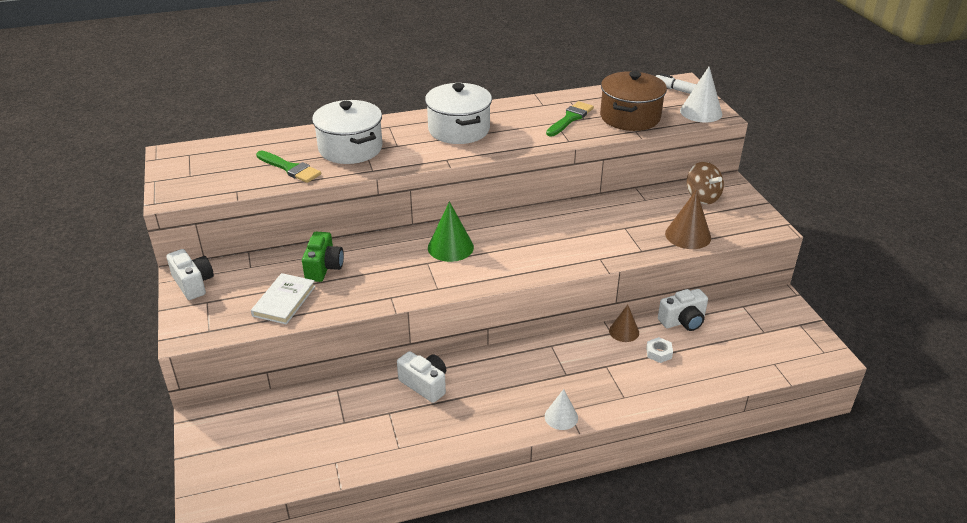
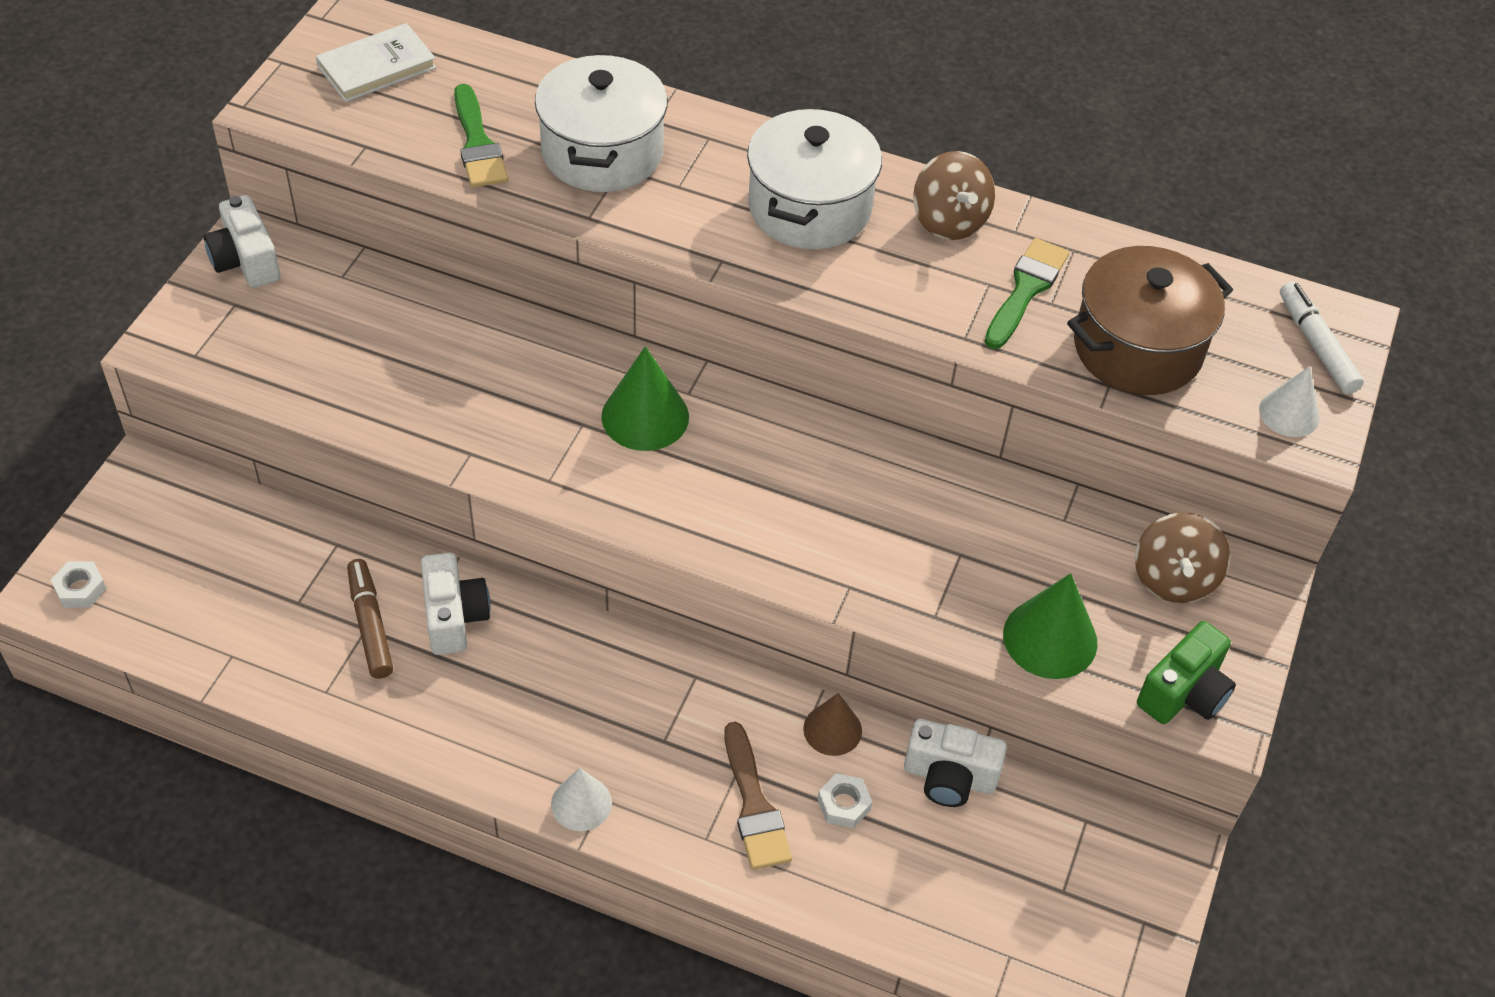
camera: 35 degrees right, 15 degrees up
(193, 284) = (246, 261): white camera -> white camera turned 150 degrees clockwise
(221, 483) = (80, 589): none -> white nut
(284, 301) = (328, 367): white book -> white book (377, 67)
(324, 268) = (433, 340): green camera -> green camera (1184, 693)
(389, 410) = (370, 624): none -> brown marker
(516, 111) = (949, 221): none -> brown spinning top
(570, 118) = (1026, 289): green brush -> green brush turned 45 degrees counterclockwise
(627, 374) = (754, 805): none -> brown brush
(688, 235) = (1050, 638): brown cone -> green cone
(701, 112) = (1289, 413): white cone -> white cone, size x0.65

• • •

(What is required): Reproduce every record above word for word. Leave the pictures out.

(Result of the exercise):
camera: 35 degrees right, 15 degrees up
(193, 284) = (246, 261): white camera -> white camera turned 150 degrees clockwise
(221, 483) = (80, 589): none -> white nut
(284, 301) = (328, 367): white book -> white book (377, 67)
(324, 268) = (433, 340): green camera -> green camera (1184, 693)
(389, 410) = (370, 624): none -> brown marker
(516, 111) = (949, 221): none -> brown spinning top
(570, 118) = (1026, 289): green brush -> green brush turned 45 degrees counterclockwise
(627, 374) = (754, 805): none -> brown brush
(688, 235) = (1050, 638): brown cone -> green cone
(701, 112) = (1289, 413): white cone -> white cone, size x0.65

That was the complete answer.